→ What you need to do
Every entry below must be repeated exactly; skip the pictures.
Records supplied Block Start
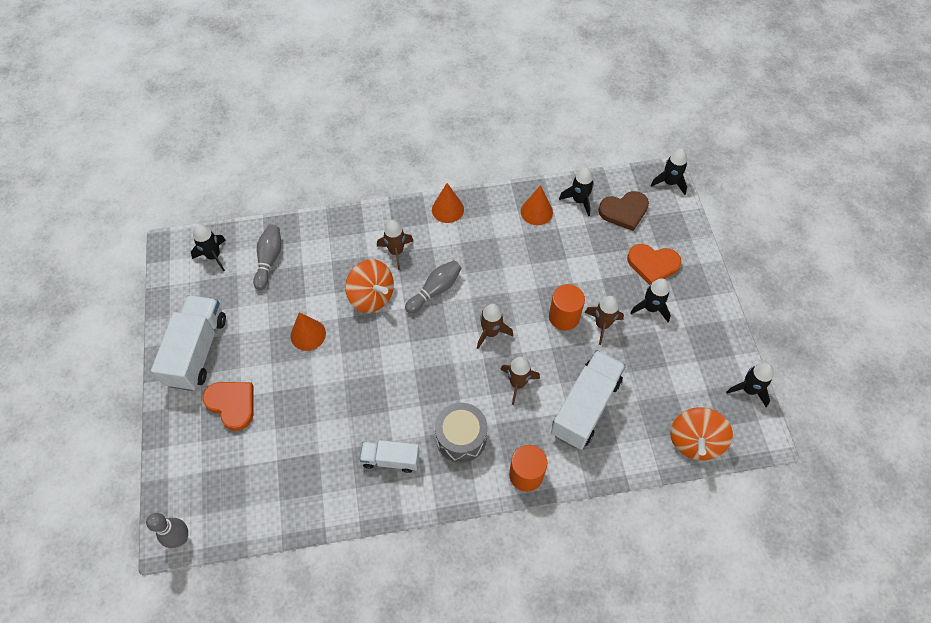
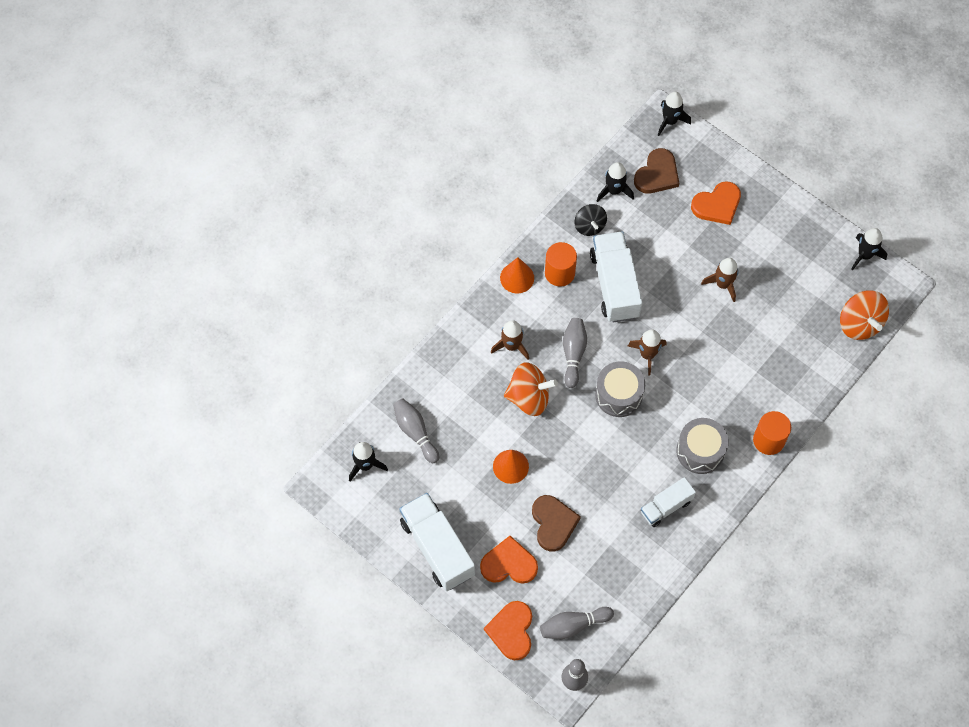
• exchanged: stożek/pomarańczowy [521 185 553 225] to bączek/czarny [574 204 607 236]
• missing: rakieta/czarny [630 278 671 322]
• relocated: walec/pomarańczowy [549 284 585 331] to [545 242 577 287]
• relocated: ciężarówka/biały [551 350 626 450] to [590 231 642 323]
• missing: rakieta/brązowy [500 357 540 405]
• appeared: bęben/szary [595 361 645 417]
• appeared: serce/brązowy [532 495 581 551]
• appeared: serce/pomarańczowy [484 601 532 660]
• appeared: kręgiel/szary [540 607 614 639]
Records supplied Block End
→ Reply to the exercise
• exchanged: stożek/pomarańczowy [521 185 553 225] to bączek/czarny [574 204 607 236]
• missing: rakieta/czarny [630 278 671 322]
• relocated: walec/pomarańczowy [549 284 585 331] to [545 242 577 287]
• relocated: ciężarówka/biały [551 350 626 450] to [590 231 642 323]
• missing: rakieta/brązowy [500 357 540 405]
• appeared: bęben/szary [595 361 645 417]
• appeared: serce/brązowy [532 495 581 551]
• appeared: serce/pomarańczowy [484 601 532 660]
• appeared: kręgiel/szary [540 607 614 639]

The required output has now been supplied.